======== Given information ========

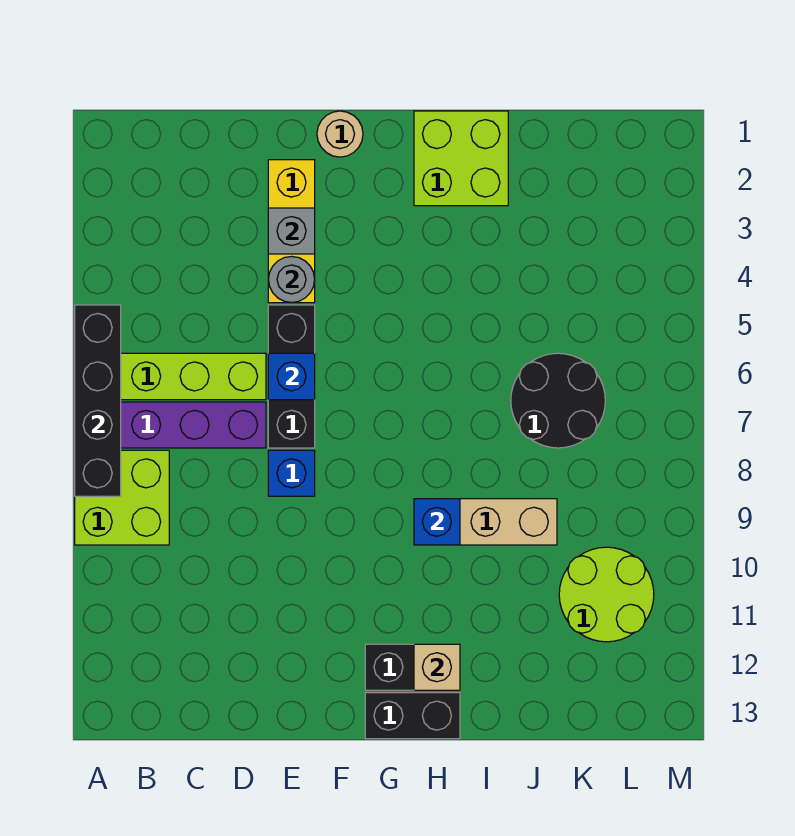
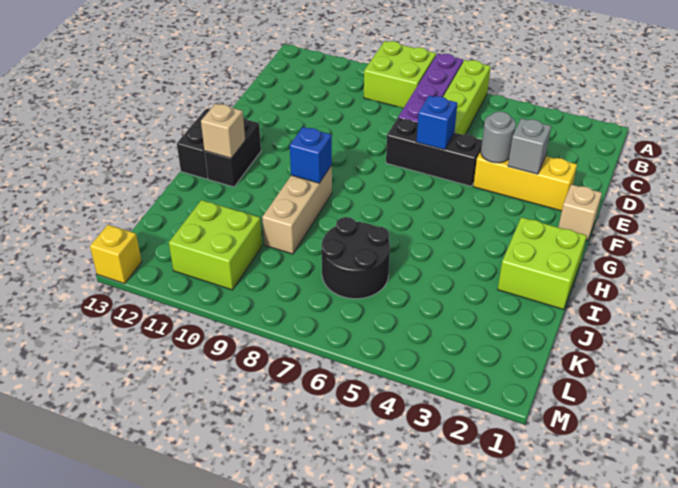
black brick A5:A8 level 2 -> none
blue brick E8 level 1 -> none
tan round brick F1 level 1 -> tan brick F1 level 1
lime round brick K10:L11 level 1 -> lime brick K10:L11 level 1
none -> yellow brick M13 level 1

========

• Problem description: Reproduce exactly the lines from the one with "tan round brick" through the last line of the entries, keeping both of those lines and nothing else.

• Written solution:
tan round brick F1 level 1 -> tan brick F1 level 1
lime round brick K10:L11 level 1 -> lime brick K10:L11 level 1
none -> yellow brick M13 level 1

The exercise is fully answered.